Record extracts
=== Begin Enclosure ===

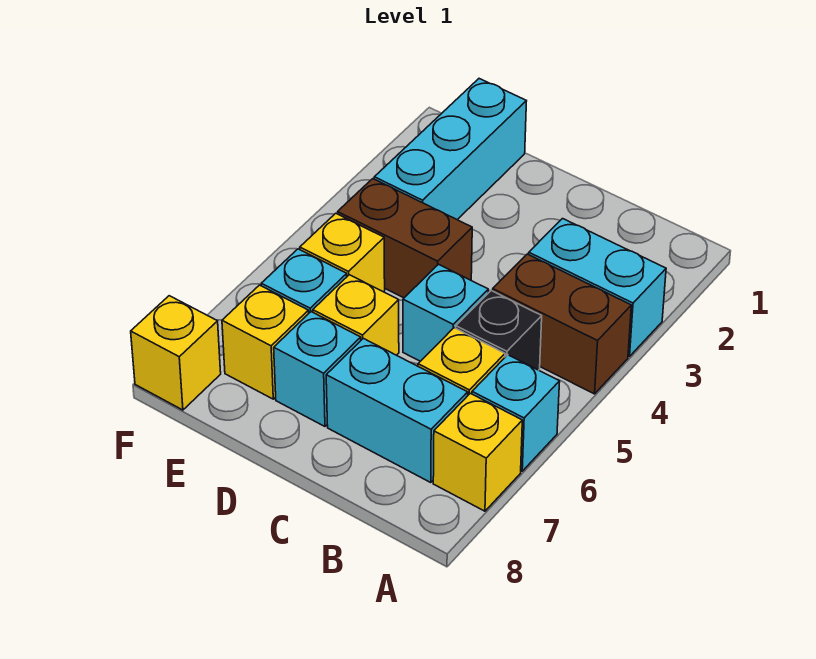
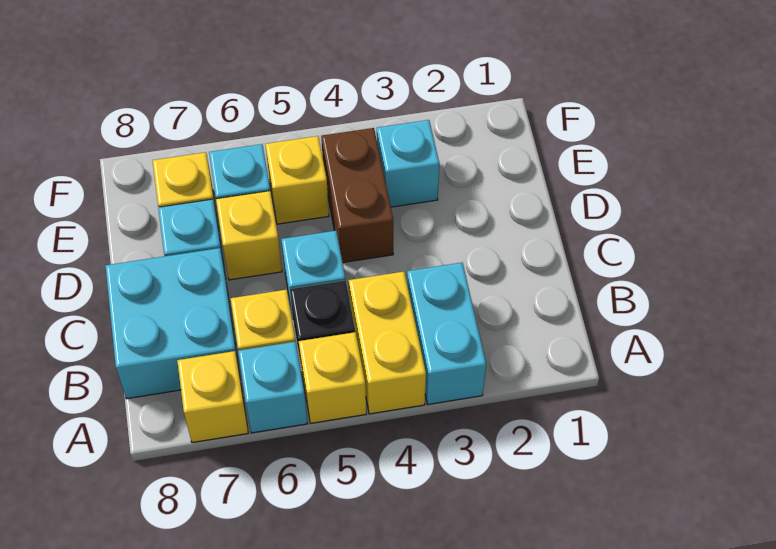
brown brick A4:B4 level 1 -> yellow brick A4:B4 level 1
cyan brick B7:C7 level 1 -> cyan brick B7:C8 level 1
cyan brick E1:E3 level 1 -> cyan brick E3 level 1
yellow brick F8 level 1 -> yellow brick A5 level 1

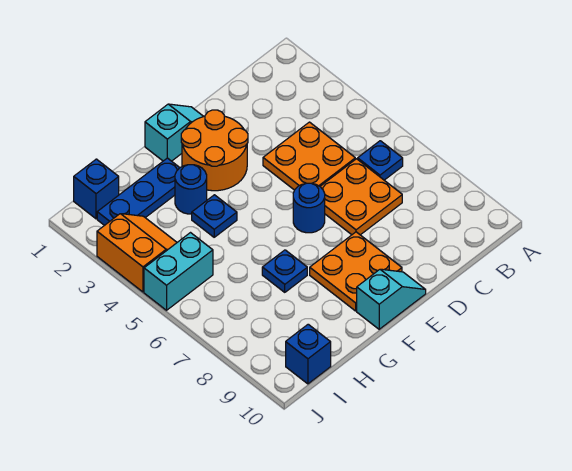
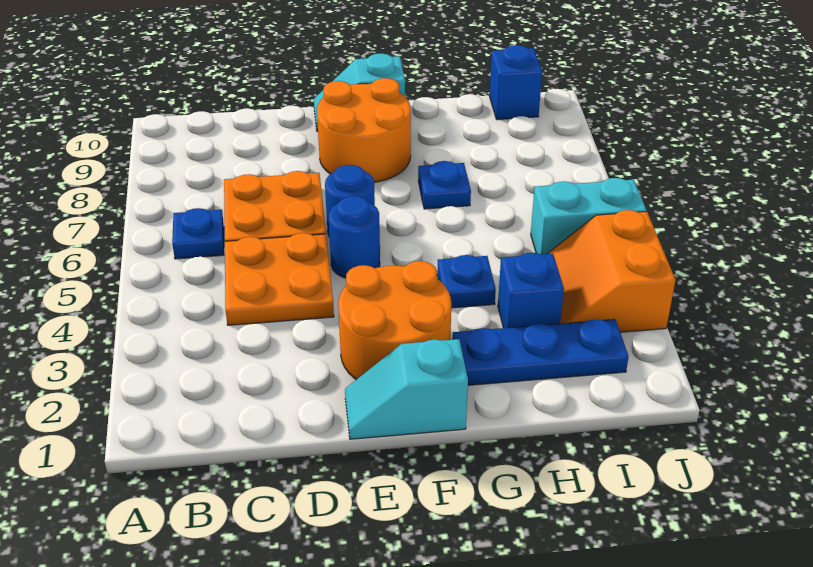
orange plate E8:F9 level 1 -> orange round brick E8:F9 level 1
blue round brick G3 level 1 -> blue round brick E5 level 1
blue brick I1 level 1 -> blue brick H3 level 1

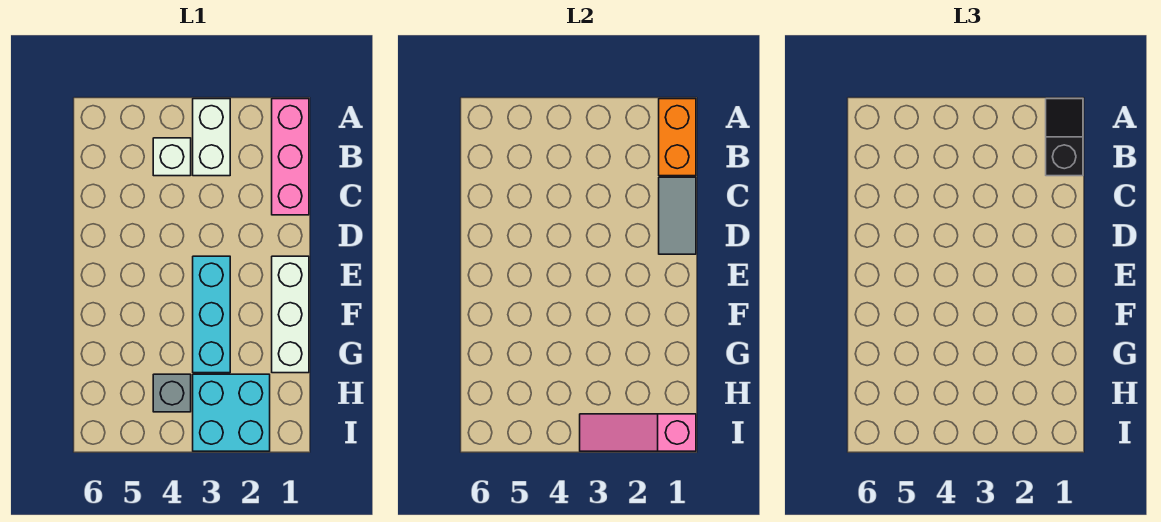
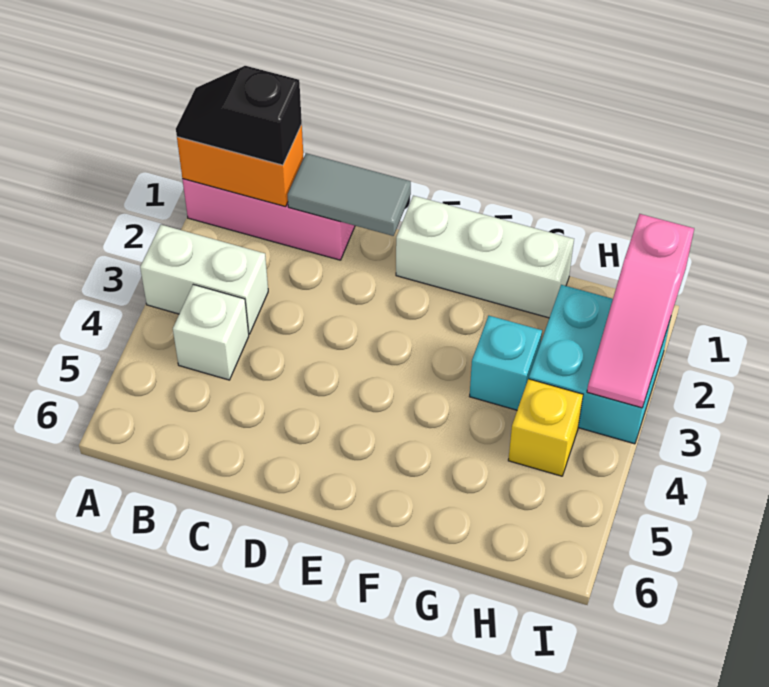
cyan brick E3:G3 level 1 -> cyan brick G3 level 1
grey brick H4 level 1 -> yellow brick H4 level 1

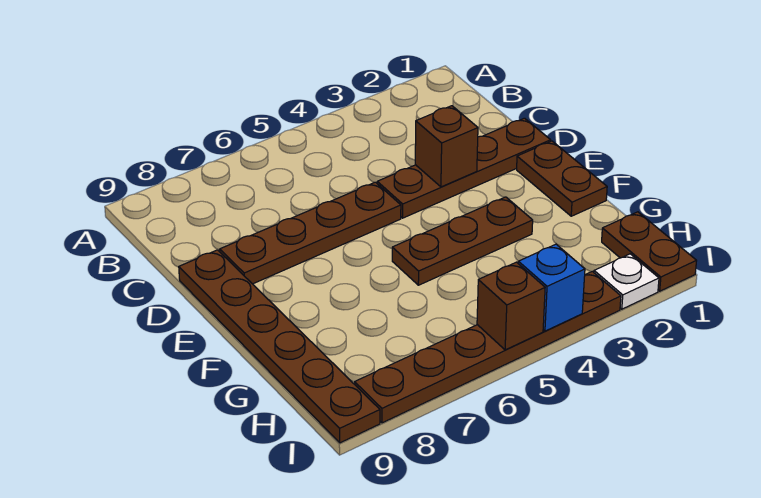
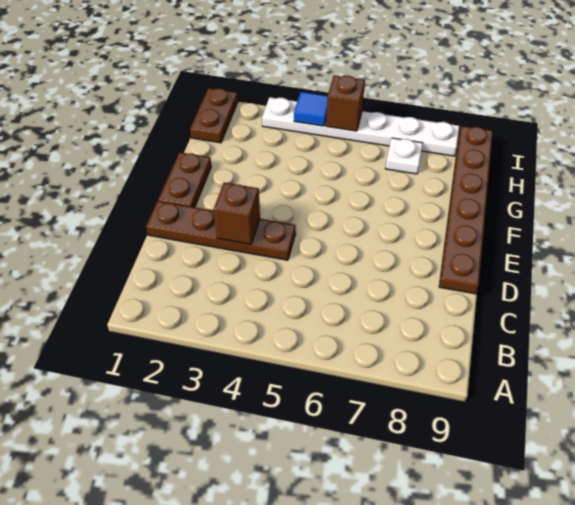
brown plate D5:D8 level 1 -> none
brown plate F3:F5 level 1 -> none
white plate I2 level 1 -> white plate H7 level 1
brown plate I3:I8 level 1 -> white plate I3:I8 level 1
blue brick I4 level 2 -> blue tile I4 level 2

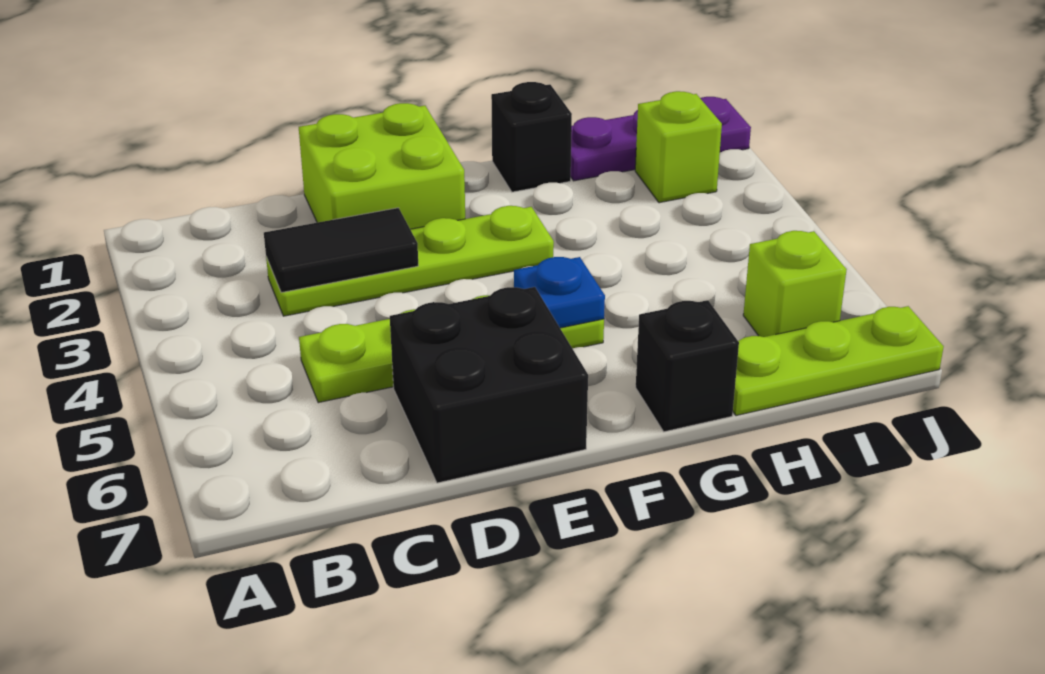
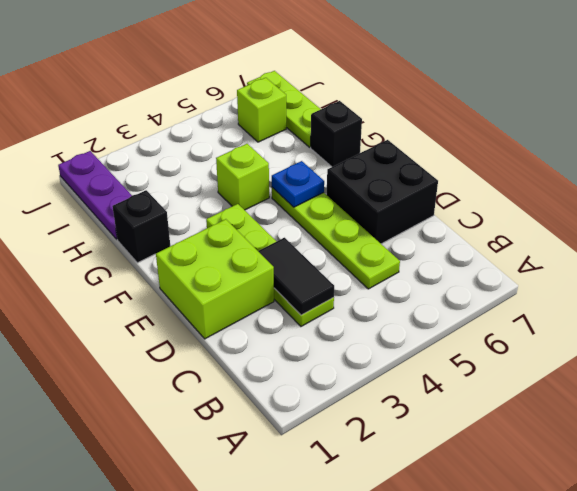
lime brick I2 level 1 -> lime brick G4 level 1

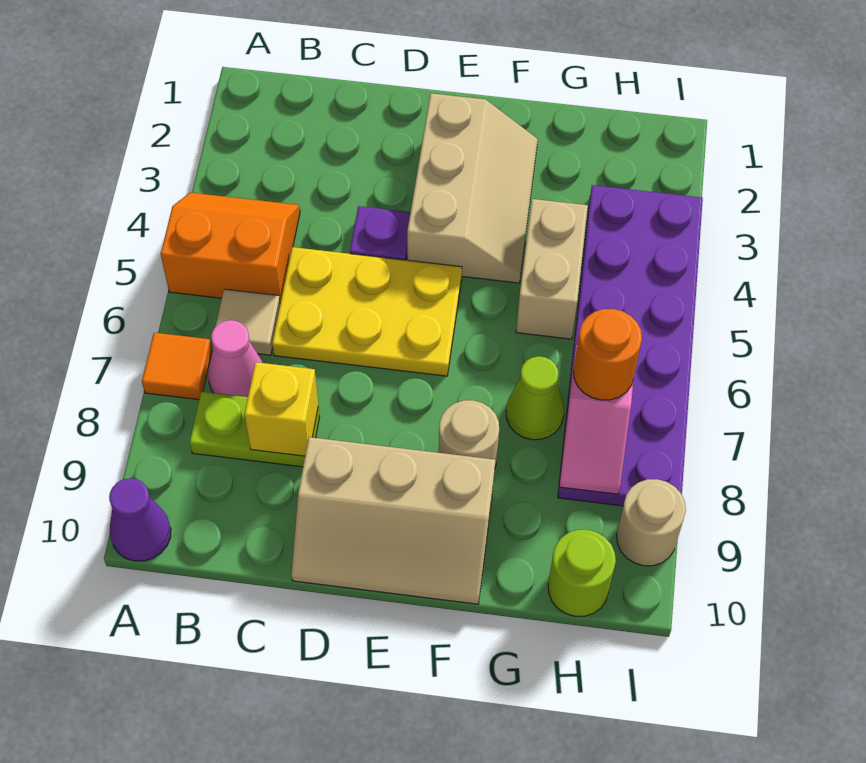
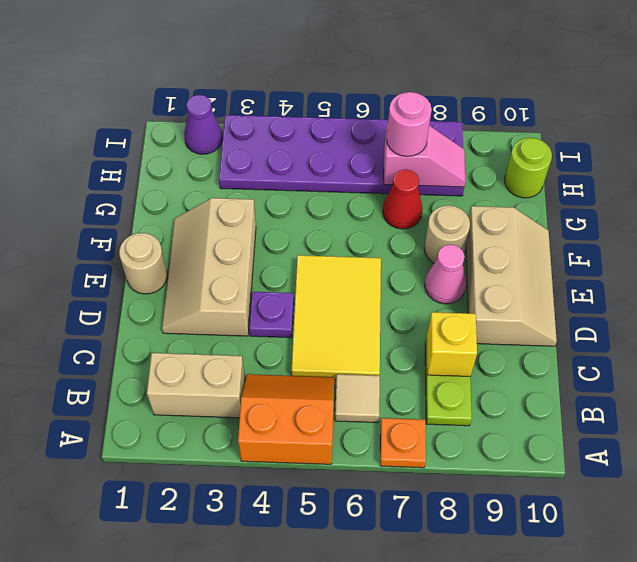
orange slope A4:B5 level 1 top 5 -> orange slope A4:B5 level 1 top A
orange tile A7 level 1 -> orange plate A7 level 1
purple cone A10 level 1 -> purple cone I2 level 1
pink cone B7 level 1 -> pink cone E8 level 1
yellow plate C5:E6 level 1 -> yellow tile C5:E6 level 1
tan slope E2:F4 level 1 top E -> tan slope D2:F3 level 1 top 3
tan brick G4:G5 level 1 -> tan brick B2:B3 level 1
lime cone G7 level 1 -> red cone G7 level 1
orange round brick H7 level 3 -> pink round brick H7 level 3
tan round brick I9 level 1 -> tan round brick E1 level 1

=== End Enclosure ===

Task prompt
The answer must consist of every line from the entries that holds the string "brown".

Completed task
brown brick A4:B4 level 1 -> yellow brick A4:B4 level 1
brown plate D5:D8 level 1 -> none
brown plate F3:F5 level 1 -> none
brown plate I3:I8 level 1 -> white plate I3:I8 level 1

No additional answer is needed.